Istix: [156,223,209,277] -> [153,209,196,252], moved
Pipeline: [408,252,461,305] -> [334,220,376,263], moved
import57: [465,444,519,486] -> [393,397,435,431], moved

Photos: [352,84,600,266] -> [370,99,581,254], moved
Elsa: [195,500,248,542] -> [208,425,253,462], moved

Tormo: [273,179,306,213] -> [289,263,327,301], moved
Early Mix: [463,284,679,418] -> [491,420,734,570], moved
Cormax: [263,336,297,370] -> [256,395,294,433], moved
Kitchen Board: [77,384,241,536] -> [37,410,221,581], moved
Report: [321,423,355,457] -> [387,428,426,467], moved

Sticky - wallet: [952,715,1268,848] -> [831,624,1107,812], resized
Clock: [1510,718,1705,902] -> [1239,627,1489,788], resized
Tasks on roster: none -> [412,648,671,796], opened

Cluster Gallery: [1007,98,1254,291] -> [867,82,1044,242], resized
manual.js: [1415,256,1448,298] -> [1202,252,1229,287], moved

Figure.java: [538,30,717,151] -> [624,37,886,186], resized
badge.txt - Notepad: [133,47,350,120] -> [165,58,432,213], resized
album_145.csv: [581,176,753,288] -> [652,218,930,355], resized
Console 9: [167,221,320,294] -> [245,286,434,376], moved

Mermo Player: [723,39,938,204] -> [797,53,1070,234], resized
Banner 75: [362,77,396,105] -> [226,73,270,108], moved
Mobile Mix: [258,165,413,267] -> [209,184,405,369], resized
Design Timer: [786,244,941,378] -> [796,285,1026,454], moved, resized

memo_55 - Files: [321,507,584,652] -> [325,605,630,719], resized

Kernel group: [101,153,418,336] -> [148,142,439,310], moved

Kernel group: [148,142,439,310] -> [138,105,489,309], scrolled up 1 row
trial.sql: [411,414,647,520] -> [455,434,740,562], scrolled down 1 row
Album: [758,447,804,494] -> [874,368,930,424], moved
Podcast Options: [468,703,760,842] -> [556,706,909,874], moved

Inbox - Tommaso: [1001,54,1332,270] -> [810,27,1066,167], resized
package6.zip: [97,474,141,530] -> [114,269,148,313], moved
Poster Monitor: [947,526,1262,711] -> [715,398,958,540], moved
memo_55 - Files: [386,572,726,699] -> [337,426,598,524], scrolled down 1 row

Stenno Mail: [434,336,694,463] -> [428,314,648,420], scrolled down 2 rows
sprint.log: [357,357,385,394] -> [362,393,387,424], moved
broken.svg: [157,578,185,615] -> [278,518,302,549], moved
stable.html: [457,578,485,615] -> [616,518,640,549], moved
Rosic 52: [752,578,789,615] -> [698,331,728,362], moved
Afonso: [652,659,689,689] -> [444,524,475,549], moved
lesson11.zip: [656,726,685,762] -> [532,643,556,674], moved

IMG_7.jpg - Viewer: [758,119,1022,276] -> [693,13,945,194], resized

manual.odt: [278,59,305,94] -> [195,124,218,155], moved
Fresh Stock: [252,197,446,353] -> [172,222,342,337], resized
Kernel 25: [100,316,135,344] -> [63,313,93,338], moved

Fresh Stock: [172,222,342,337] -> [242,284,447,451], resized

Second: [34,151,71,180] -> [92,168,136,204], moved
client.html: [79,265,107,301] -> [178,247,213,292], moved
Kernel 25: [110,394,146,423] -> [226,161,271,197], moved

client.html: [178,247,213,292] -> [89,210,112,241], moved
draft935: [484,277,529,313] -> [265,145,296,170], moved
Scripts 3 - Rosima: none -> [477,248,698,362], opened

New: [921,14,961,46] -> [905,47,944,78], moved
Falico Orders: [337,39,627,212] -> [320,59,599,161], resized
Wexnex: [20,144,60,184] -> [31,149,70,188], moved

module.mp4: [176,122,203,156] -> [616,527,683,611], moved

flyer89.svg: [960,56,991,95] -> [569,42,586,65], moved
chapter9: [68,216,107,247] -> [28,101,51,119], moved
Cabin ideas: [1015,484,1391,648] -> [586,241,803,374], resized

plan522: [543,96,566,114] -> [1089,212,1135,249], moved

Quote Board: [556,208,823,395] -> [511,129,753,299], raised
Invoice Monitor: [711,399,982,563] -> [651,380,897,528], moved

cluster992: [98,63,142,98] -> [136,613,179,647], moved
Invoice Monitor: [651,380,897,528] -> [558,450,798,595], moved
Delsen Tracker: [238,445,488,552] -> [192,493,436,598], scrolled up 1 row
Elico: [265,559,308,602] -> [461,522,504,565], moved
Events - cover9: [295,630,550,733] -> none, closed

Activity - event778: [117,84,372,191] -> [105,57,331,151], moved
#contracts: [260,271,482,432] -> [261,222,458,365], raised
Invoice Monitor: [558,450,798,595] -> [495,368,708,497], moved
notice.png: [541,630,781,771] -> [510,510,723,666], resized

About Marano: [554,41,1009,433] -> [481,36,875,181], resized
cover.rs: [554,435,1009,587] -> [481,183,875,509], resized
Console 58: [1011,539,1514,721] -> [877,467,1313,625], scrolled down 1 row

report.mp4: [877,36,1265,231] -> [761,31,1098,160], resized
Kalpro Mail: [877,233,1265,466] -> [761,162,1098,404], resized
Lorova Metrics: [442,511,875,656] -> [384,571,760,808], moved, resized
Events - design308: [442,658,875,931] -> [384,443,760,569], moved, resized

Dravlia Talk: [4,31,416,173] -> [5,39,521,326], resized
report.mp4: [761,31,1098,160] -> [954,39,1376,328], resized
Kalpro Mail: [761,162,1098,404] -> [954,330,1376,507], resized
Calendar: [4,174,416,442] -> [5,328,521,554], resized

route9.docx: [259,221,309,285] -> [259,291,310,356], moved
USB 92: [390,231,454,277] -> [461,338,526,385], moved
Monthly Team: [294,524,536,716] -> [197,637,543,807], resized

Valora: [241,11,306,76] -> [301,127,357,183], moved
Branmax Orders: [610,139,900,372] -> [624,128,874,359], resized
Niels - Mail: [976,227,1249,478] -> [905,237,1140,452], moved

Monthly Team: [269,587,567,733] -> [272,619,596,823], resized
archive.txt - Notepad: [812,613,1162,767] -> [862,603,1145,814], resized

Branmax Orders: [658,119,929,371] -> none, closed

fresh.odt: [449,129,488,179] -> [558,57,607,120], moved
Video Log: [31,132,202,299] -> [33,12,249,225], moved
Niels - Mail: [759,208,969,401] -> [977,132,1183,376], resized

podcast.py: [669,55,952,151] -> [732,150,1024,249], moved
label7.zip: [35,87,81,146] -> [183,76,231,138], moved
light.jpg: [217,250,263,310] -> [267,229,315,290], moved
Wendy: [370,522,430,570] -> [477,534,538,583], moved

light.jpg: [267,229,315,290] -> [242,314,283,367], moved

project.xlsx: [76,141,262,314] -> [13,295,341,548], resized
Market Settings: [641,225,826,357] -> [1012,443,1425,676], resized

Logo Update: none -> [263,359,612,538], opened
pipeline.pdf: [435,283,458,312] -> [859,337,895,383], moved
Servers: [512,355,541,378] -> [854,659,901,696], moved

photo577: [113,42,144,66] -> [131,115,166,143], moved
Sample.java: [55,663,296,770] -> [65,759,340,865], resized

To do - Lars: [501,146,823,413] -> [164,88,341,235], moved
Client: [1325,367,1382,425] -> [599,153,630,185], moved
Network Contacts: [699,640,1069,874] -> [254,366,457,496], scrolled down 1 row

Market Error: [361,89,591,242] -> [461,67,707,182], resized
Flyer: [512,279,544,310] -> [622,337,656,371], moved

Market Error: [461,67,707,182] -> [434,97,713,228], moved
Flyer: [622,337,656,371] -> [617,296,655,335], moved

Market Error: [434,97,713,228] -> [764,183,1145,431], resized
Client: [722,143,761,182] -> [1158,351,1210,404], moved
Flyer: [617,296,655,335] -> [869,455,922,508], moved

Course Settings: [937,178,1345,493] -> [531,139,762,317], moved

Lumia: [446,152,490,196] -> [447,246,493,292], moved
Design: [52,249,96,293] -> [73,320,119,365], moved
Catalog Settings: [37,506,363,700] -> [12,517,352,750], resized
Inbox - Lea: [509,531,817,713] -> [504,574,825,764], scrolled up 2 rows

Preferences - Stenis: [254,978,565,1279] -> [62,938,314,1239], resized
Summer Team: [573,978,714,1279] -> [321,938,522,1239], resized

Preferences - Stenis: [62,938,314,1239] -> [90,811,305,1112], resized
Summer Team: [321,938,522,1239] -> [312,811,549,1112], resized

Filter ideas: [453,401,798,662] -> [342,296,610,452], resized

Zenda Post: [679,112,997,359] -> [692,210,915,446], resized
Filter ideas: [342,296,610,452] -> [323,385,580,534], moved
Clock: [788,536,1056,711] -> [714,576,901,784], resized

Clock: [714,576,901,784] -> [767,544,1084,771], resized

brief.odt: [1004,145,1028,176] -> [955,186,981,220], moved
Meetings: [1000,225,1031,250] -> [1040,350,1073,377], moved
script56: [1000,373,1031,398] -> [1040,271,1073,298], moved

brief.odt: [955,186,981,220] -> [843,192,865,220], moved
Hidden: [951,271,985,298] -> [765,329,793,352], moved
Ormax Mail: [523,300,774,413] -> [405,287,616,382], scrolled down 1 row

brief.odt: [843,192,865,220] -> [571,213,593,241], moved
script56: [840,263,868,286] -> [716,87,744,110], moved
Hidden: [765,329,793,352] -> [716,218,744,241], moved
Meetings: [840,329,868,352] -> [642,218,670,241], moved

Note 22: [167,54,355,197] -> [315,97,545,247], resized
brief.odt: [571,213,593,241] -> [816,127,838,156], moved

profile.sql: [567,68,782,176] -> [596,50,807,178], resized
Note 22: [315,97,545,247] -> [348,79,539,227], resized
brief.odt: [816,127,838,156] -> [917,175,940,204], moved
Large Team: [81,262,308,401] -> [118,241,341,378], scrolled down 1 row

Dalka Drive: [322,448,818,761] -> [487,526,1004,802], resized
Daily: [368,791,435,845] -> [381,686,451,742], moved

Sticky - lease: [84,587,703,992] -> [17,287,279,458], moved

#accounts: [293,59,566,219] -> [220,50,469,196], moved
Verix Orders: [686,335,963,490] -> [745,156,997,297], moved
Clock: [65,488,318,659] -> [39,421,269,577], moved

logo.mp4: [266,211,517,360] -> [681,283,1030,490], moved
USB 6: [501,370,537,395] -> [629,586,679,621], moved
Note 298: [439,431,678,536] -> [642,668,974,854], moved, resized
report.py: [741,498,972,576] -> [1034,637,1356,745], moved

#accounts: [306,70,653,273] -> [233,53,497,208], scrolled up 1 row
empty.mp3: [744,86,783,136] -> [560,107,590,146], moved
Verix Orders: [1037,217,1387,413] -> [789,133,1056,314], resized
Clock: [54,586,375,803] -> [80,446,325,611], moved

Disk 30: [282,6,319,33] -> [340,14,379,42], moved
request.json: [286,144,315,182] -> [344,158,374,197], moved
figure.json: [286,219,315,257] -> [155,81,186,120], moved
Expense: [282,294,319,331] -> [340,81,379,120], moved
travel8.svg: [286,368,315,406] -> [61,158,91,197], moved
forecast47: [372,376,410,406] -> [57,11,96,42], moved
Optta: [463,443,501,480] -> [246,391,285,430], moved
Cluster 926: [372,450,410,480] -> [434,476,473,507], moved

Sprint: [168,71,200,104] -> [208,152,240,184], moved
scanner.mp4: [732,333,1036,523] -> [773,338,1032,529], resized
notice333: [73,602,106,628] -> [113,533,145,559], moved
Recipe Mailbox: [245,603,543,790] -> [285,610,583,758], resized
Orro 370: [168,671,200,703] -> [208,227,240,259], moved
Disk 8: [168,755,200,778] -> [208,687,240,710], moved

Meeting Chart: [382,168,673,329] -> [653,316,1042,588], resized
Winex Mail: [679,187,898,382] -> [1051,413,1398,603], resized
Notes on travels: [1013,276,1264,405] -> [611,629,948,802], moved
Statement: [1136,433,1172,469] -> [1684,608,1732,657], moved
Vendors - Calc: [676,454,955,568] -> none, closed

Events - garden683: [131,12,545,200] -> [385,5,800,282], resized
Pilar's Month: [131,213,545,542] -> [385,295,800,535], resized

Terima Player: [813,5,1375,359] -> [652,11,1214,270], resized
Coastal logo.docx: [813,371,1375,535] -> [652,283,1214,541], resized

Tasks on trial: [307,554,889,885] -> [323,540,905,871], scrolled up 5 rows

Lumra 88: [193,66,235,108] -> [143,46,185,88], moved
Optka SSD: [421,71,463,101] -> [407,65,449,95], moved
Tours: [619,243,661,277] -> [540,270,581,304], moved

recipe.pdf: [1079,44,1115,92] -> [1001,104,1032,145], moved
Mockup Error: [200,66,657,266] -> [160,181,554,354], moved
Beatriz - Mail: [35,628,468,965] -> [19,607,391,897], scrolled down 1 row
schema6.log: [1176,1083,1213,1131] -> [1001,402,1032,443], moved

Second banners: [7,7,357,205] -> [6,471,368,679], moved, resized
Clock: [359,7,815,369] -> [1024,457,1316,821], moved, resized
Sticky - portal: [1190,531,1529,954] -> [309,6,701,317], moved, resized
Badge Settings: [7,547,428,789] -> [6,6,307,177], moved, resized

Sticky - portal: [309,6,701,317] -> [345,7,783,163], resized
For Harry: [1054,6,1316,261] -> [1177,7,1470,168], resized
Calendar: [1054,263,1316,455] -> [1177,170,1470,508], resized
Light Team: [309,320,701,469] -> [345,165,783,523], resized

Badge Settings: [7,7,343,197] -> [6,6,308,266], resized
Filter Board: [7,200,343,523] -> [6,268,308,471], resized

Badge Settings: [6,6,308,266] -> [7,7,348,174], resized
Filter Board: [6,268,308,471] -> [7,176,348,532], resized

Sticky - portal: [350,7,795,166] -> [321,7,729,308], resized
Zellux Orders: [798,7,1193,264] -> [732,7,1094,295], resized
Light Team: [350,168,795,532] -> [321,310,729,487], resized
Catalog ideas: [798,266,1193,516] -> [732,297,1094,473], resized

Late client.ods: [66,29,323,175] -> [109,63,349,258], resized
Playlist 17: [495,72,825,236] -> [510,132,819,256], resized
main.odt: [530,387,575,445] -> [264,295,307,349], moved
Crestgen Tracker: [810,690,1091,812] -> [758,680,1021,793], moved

--*--

What is the number of lines in the entries above that contain the string "Catalog"? Reply with the number and nothing more.

RESULT FOR THIS EXERCISE:
2